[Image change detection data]

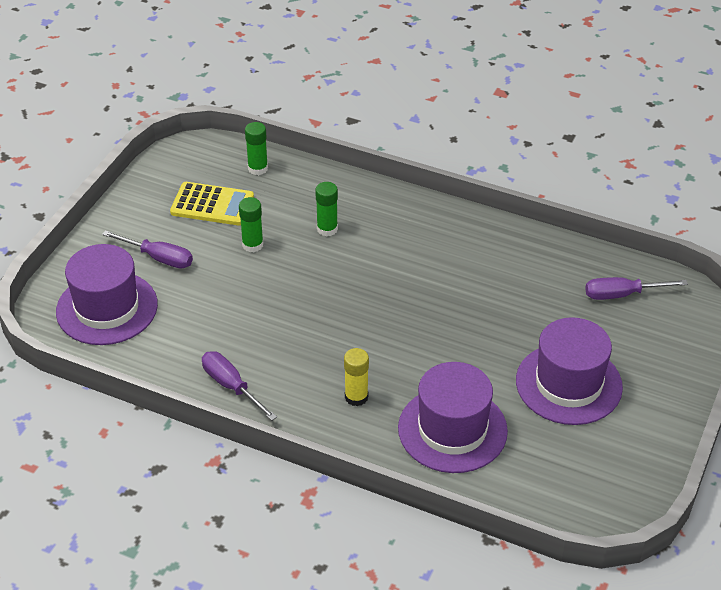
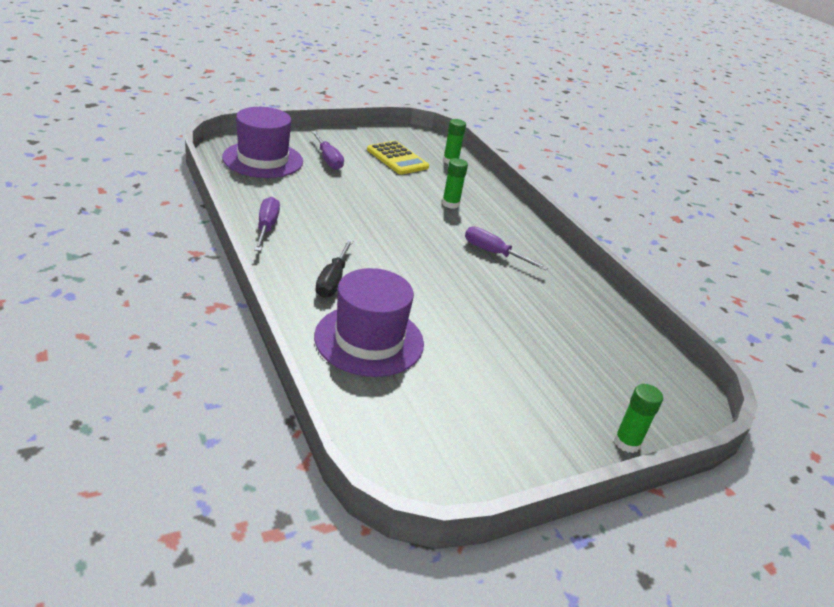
camera: 35 degrees right, 10 degrees down
(252, 245) = (392, 184): green glue stick -> green glue stick (627, 443)
(356, 397) = (333, 281): yellow glue stick -> black screwdriver
(568, 384) = (502, 377): purple hat -> none
(622, 295) = (627, 359): purple screwdriver -> purple screwdriver (493, 253)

▸ Exercise prompt
Exact copy, no pictures: write out all the records above.

▸ Exercise answer
camera: 35 degrees right, 10 degrees down
(252, 245) = (392, 184): green glue stick -> green glue stick (627, 443)
(356, 397) = (333, 281): yellow glue stick -> black screwdriver
(568, 384) = (502, 377): purple hat -> none
(622, 295) = (627, 359): purple screwdriver -> purple screwdriver (493, 253)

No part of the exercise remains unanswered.